▸ WORK INSTRUCTIONS
Copy the material below verbatim from the line with "grey cupcake: [137,171,188,224]" to the line with "grey fork: [408,412,497,439]", both lines included, omitting pictures and every line outside that range.

▸ SOURCE INFORMATION
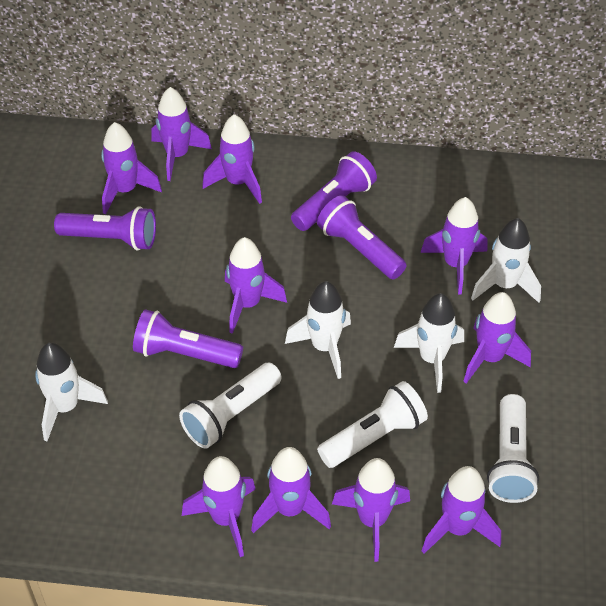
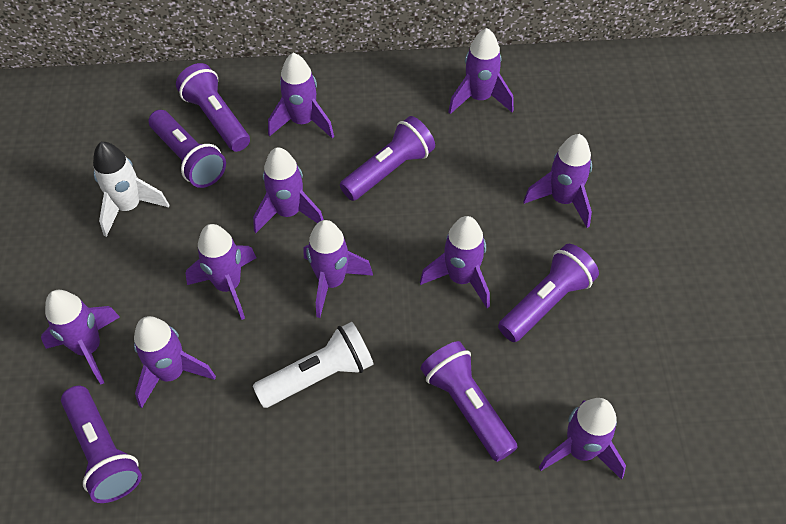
purple flashlight: [54,206,156,250] [133,309,243,368] [291,151,377,231] [317,195,406,279] = 4 -> [61,386,142,503] [149,110,226,188] [176,63,250,152] [340,116,435,201] [420,341,518,462] [498,244,599,342] = 6
white flashlight: [179,363,282,448] [317,381,428,468] [487,394,539,503] = 3 -> [253,322,373,408] = 1
white rocket: [35,342,108,441] [285,281,351,379] [394,293,464,393] [471,218,541,303] = 4 -> [93,142,169,237] = 1

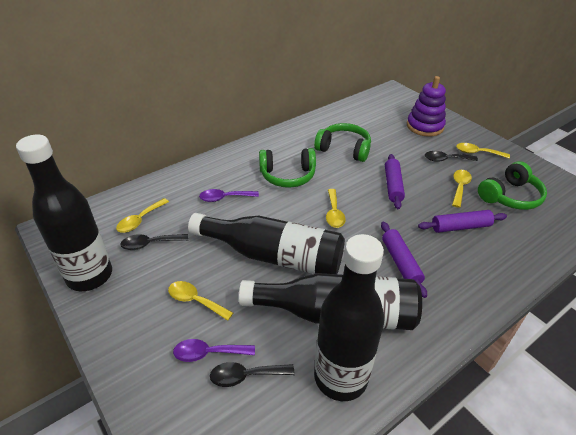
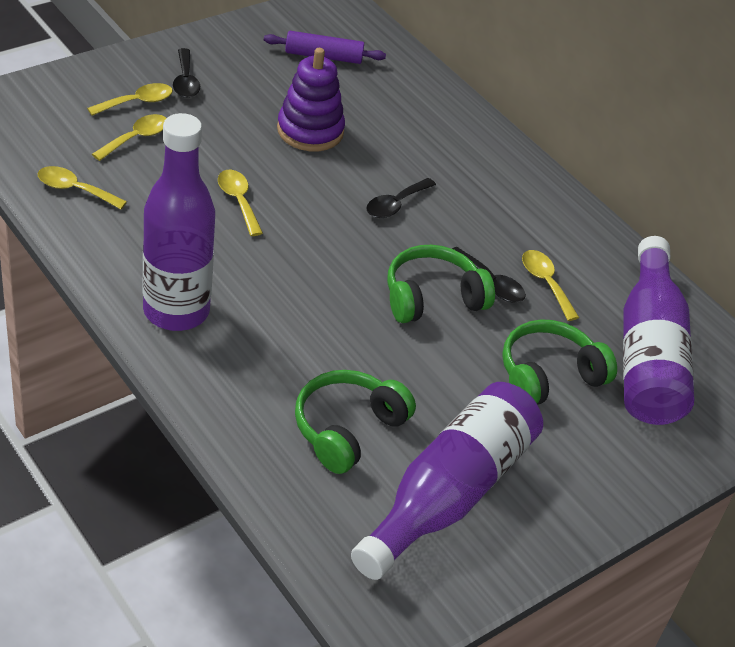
black bottle: [16,135,112,291] [188,213,345,274] [239,273,422,330] [314,234,385,401] = 4 -> none = 0
purple bottle: none = 0 -> [143,113,215,331] [351,382,543,580] [623,236,694,425] = 3
purple rolling pin: [381,222,427,298] [385,154,405,209] [418,210,507,233] = 3 -> [264,31,386,64] = 1
purple spoon: [173,339,255,362] [199,189,259,202] = 2 -> none = 0

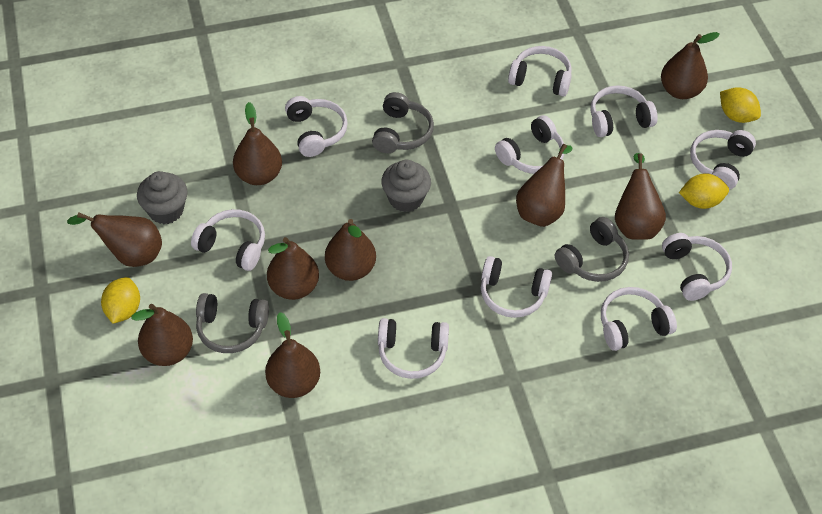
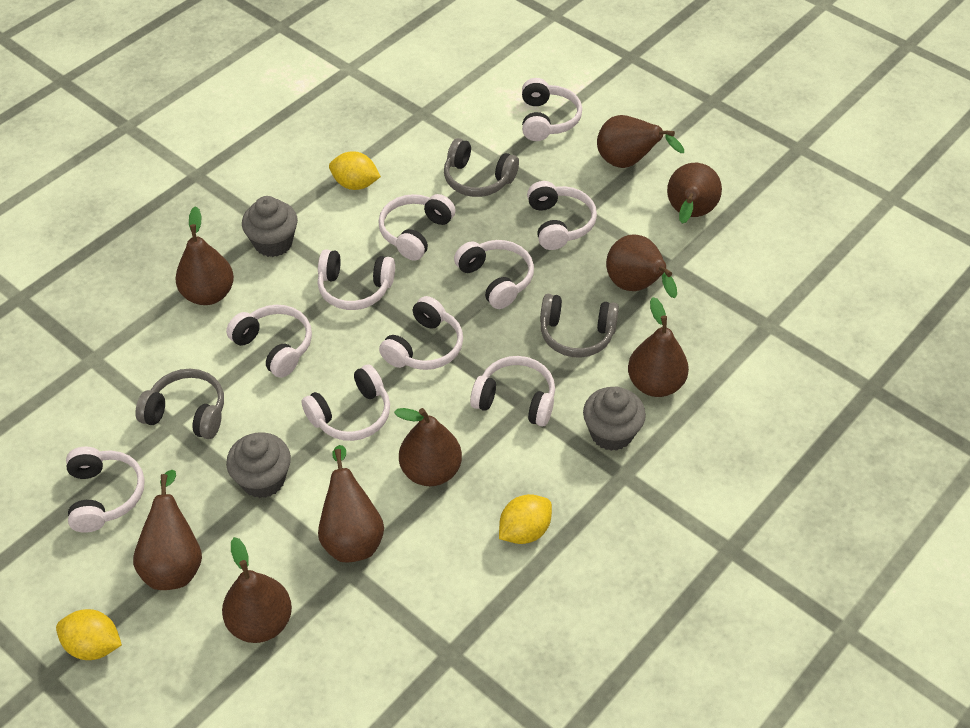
grey cupcake: [137,171,188,224] [381,160,431,212] = 2 -> [226,432,291,498] [242,196,298,257] [583,387,646,451] = 3

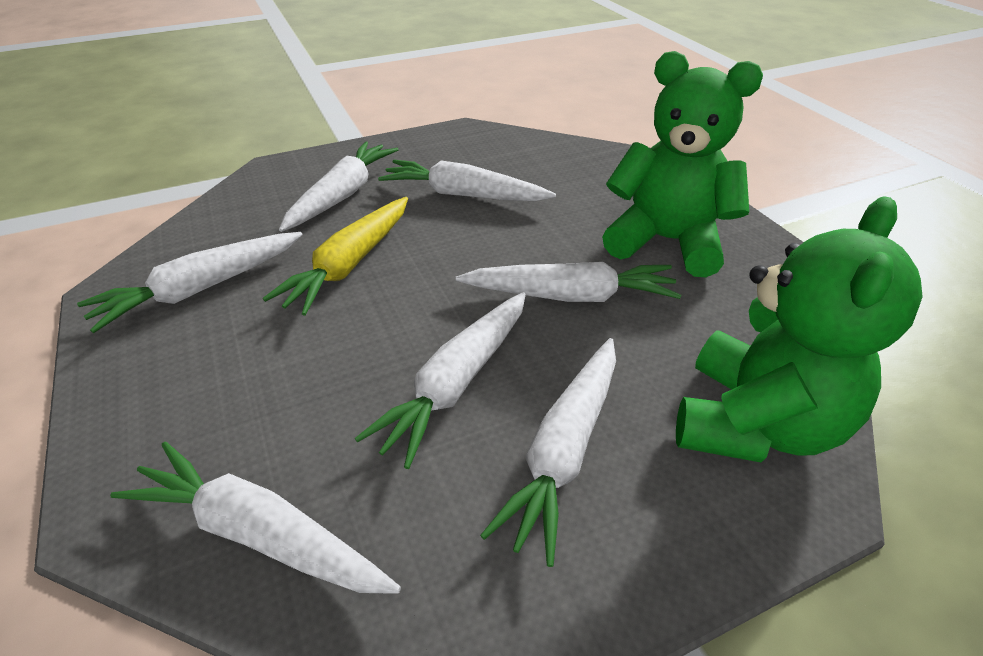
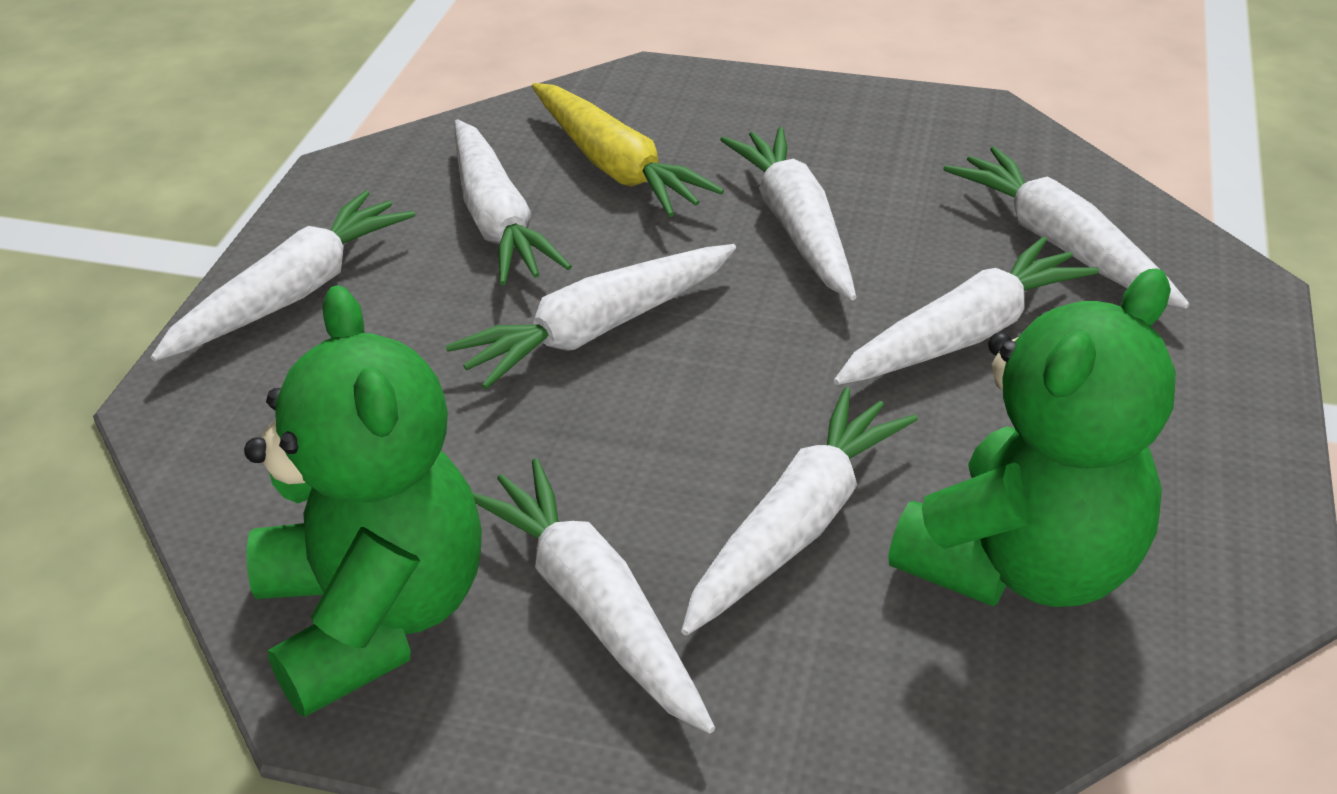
white carrot: [77,232,303,333] [110,442,401,594] [279,141,399,232] [355,292,526,469] [378,160,556,201] [456,262,681,302] [480,338,616,567] = 7 -> [151,190,415,361] [445,244,736,389] [454,119,572,285] [472,458,715,734] [681,387,918,635] [720,127,856,300] [834,236,1099,385] [943,147,1190,309] = 8

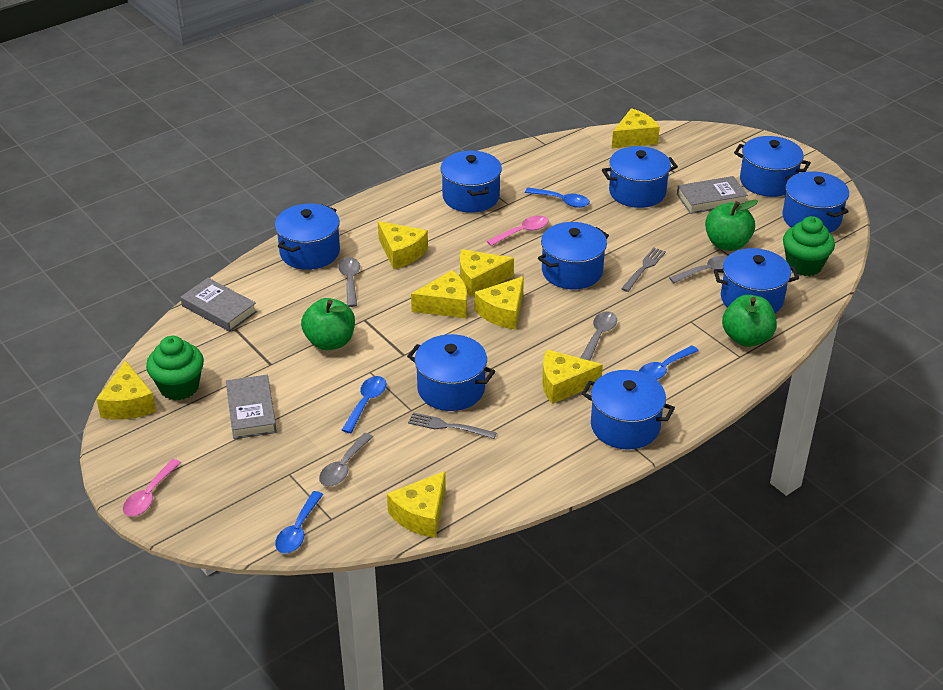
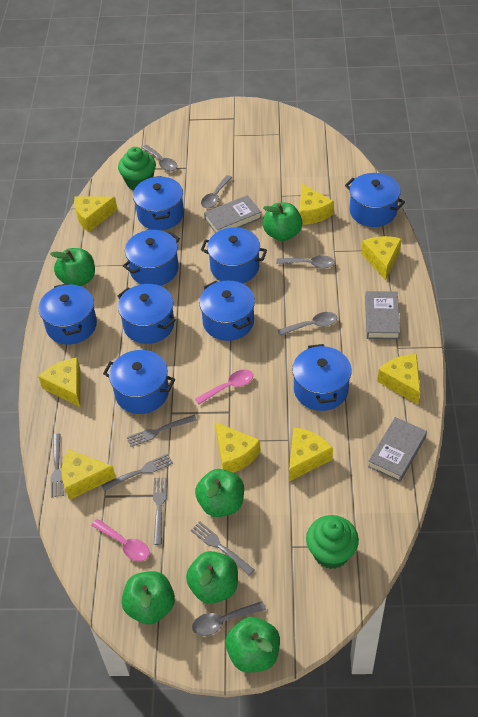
blue spoon: [275,491,323,553] [342,376,387,433] [525,188,590,208] [639,345,698,380] = 4 -> none = 0
green apple: [301,298,355,350] [705,200,758,251] [722,295,777,347] = 3 -> [50,248,95,286] [122,571,175,624] [186,551,238,604] [195,469,244,517] [225,617,280,673] [263,203,302,241] = 6
grey fork: [408,412,497,439] [621,248,666,292] = 2 -> [51,434,64,497] [101,454,173,491] [127,415,197,447] [153,477,167,545] [191,522,254,575] = 5
grey spoon: [319,433,373,486] [338,257,360,307] [581,311,617,361] [669,255,728,283] = 4 -> [142,145,177,171] [192,601,266,636] [201,175,232,208] [276,255,335,269] [278,312,337,336] = 5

▸ YOUR SOLUTION
grey cupcake: [137,171,188,224] [381,160,431,212] = 2 -> [226,432,291,498] [242,196,298,257] [583,387,646,451] = 3

white carrot: [77,232,303,333] [110,442,401,594] [279,141,399,232] [355,292,526,469] [378,160,556,201] [456,262,681,302] [480,338,616,567] = 7 -> [151,190,415,361] [445,244,736,389] [454,119,572,285] [472,458,715,734] [681,387,918,635] [720,127,856,300] [834,236,1099,385] [943,147,1190,309] = 8

blue spoon: [275,491,323,553] [342,376,387,433] [525,188,590,208] [639,345,698,380] = 4 -> none = 0
green apple: [301,298,355,350] [705,200,758,251] [722,295,777,347] = 3 -> [50,248,95,286] [122,571,175,624] [186,551,238,604] [195,469,244,517] [225,617,280,673] [263,203,302,241] = 6
grey fork: [408,412,497,439] [621,248,666,292] = 2 -> [51,434,64,497] [101,454,173,491] [127,415,197,447] [153,477,167,545] [191,522,254,575] = 5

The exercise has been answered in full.